■ **Available data**:
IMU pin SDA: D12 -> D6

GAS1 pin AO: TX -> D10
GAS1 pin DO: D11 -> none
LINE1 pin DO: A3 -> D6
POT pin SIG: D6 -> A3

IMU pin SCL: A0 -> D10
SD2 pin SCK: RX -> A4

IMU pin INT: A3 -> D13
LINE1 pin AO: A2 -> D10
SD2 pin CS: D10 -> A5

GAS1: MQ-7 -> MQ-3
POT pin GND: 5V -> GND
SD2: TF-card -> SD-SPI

* * *

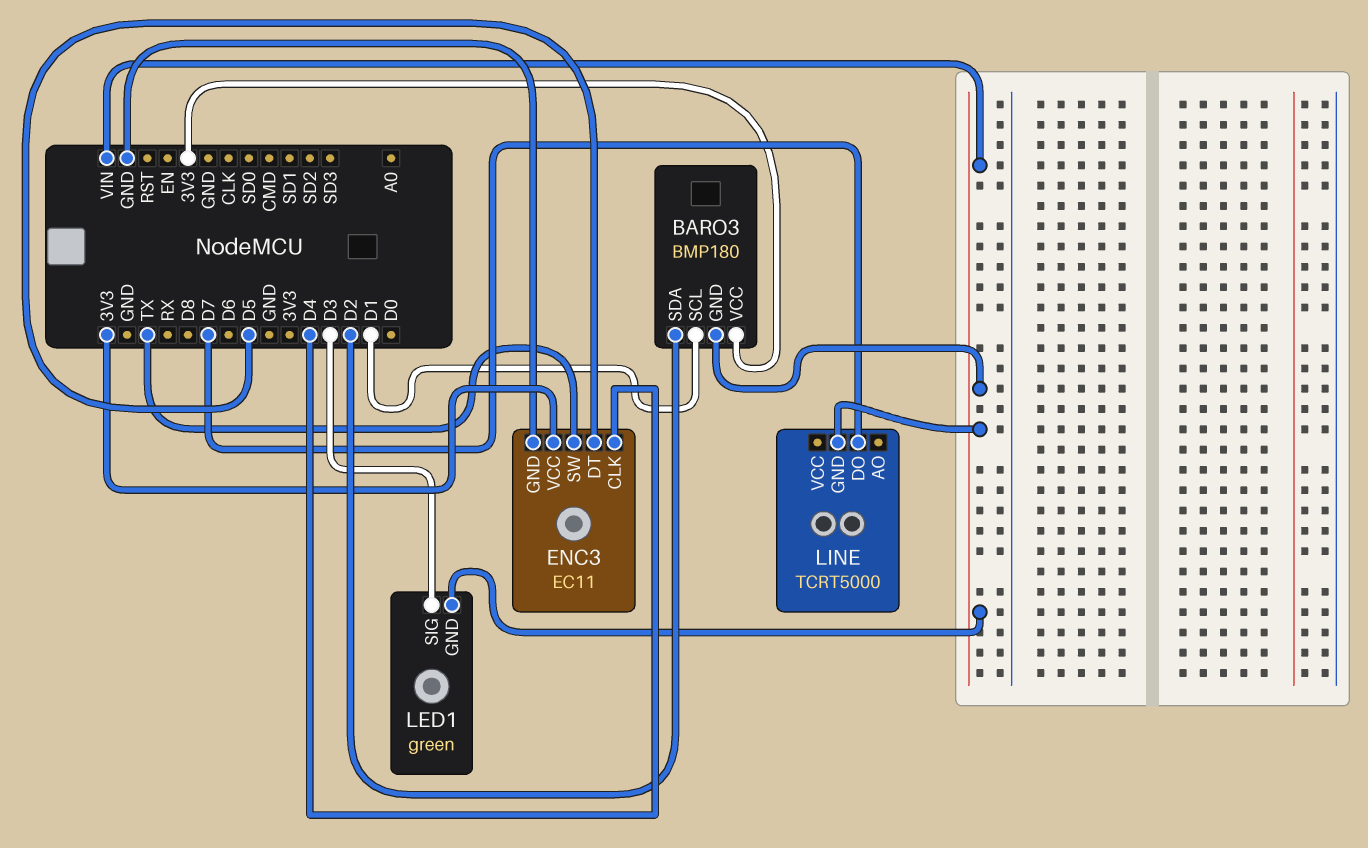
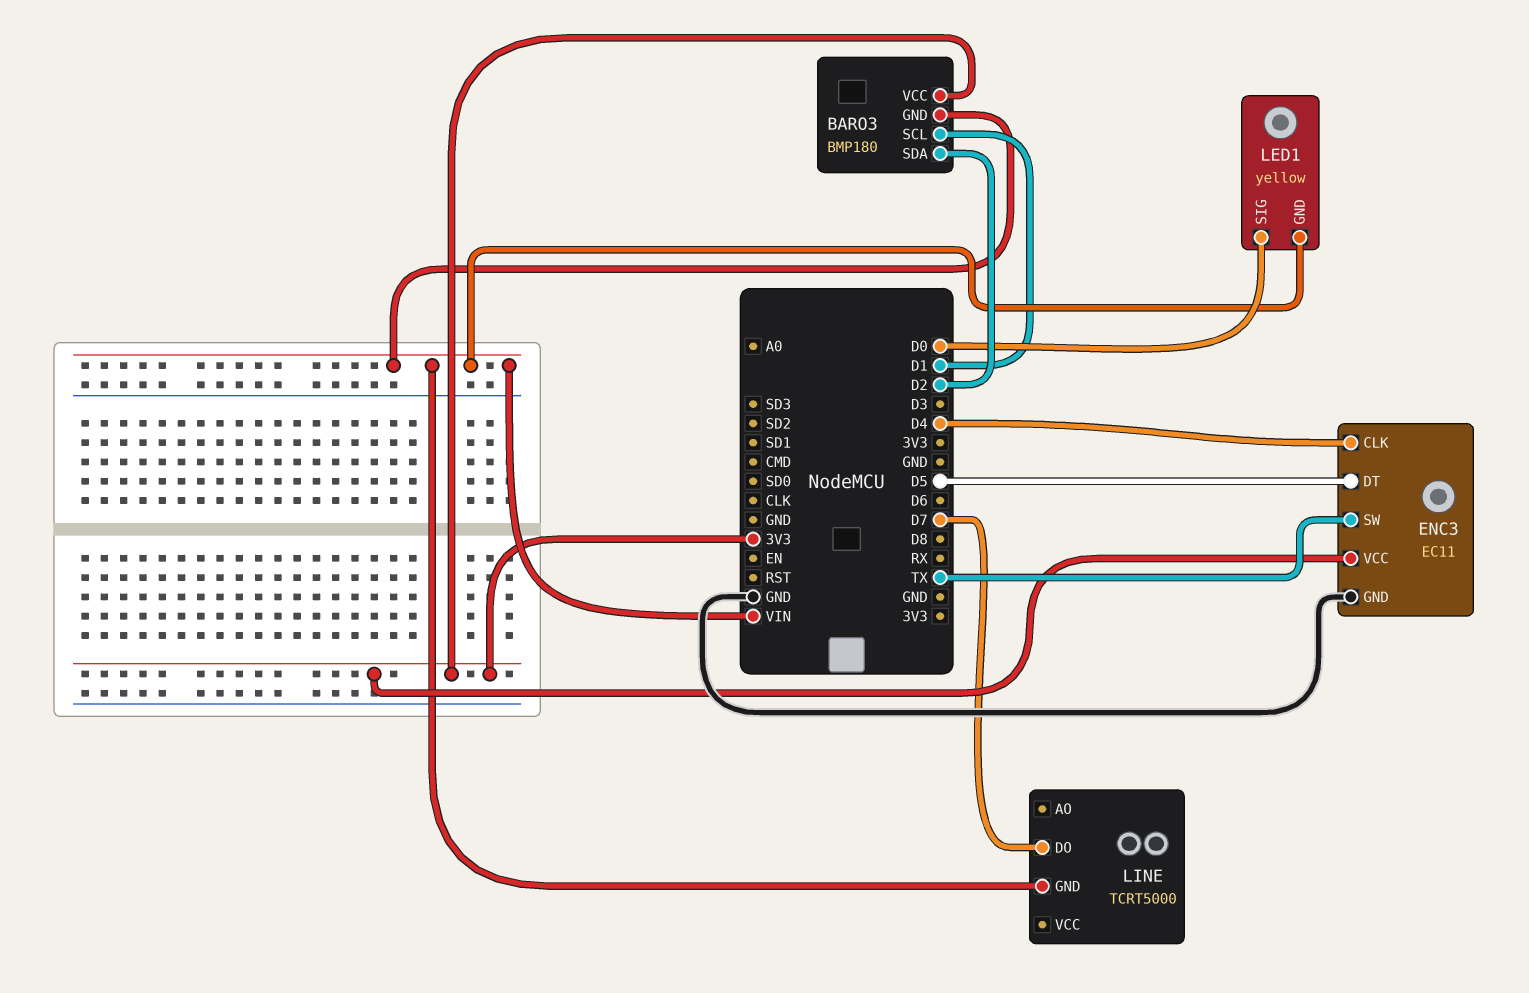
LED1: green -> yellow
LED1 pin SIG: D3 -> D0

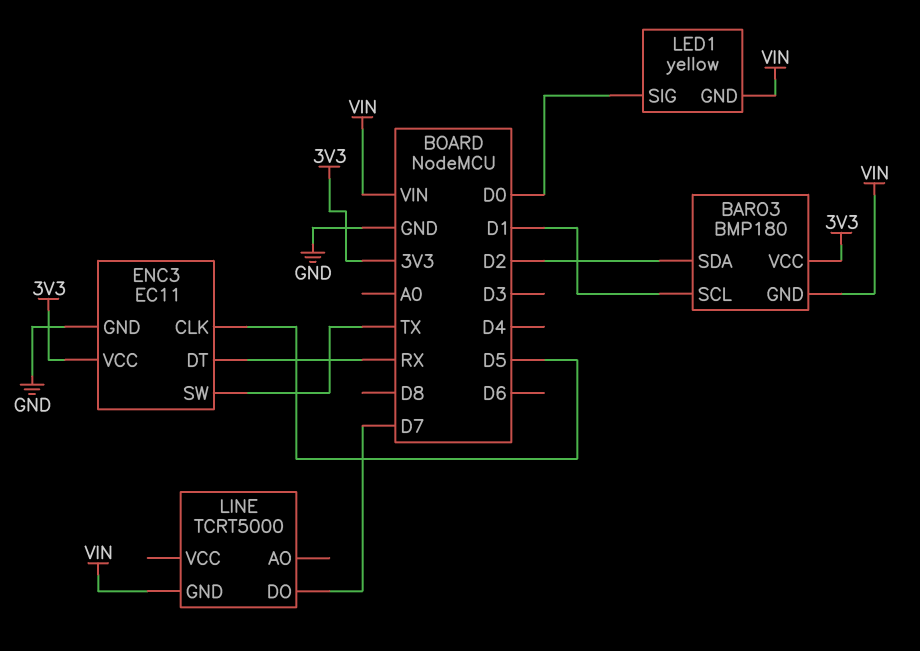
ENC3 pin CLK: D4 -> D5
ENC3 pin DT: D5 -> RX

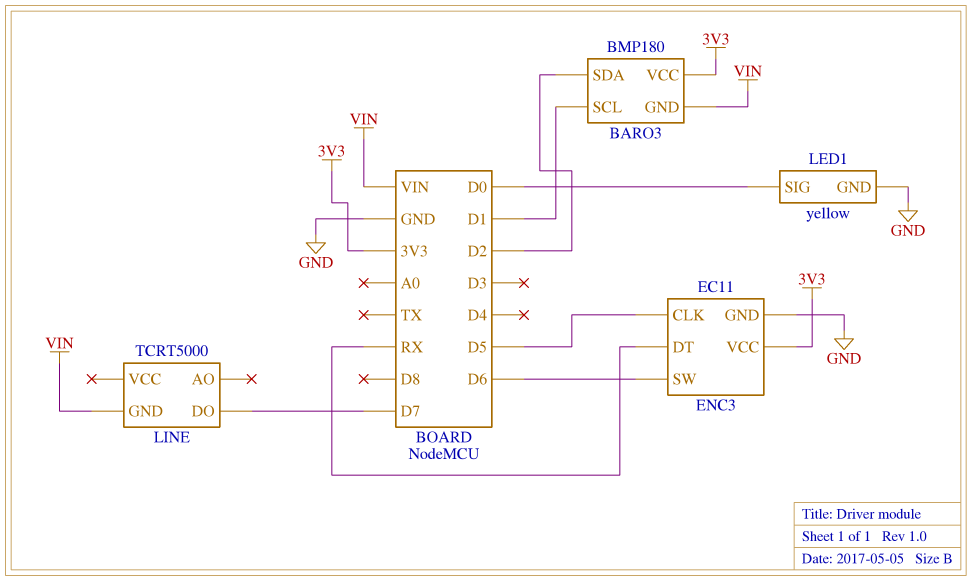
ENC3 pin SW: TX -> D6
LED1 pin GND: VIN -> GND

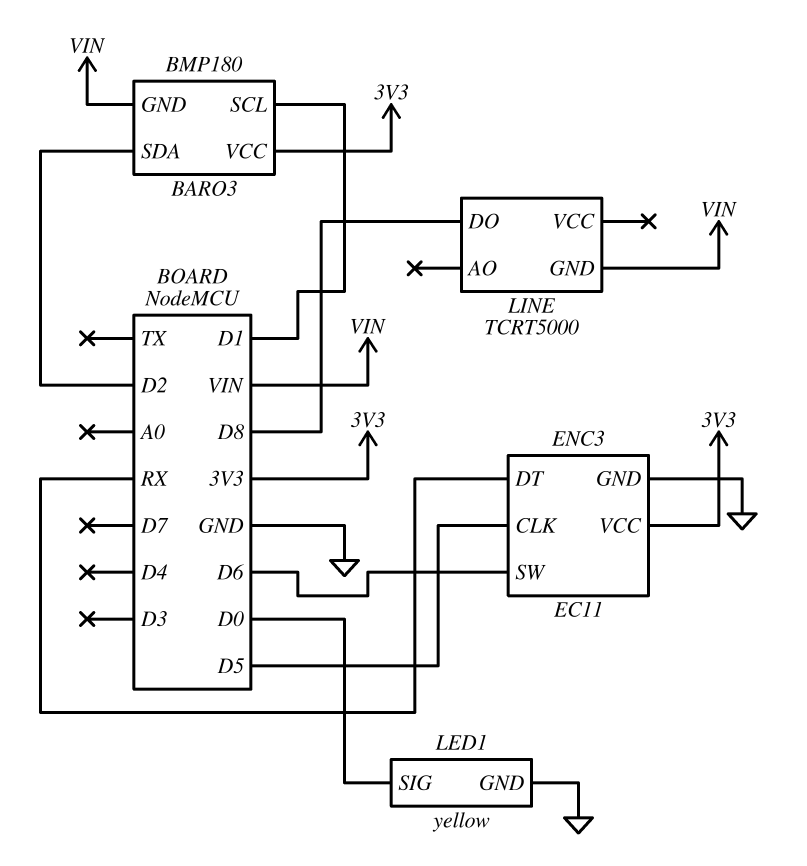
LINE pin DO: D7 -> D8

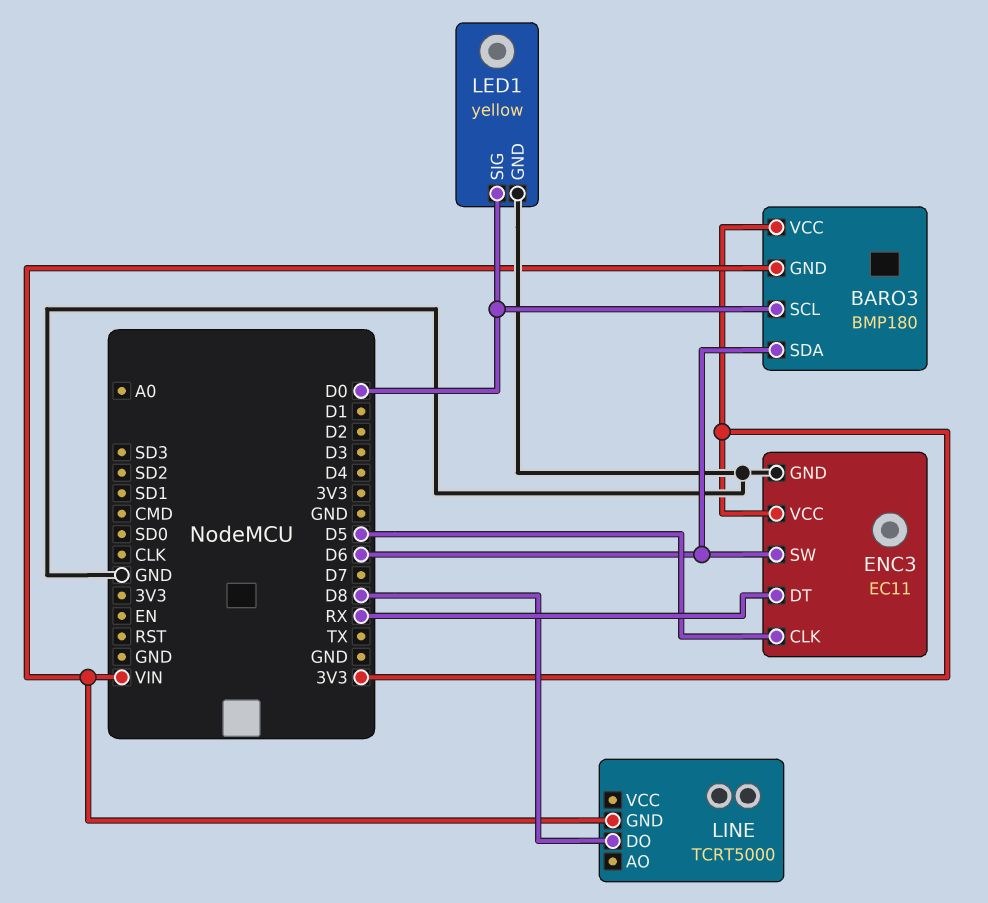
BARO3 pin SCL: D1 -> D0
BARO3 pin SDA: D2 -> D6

■ **What is being asked**:
Reproduce, exactly as they stand in the data above, the lines from the one that holds "POT pin SIG: D6 -> A3" to the one that holds "SD2: TF-card -> SD-SPI", inclusive.

■ **Worked solution**:
POT pin SIG: D6 -> A3

IMU pin SCL: A0 -> D10
SD2 pin SCK: RX -> A4

IMU pin INT: A3 -> D13
LINE1 pin AO: A2 -> D10
SD2 pin CS: D10 -> A5

GAS1: MQ-7 -> MQ-3
POT pin GND: 5V -> GND
SD2: TF-card -> SD-SPI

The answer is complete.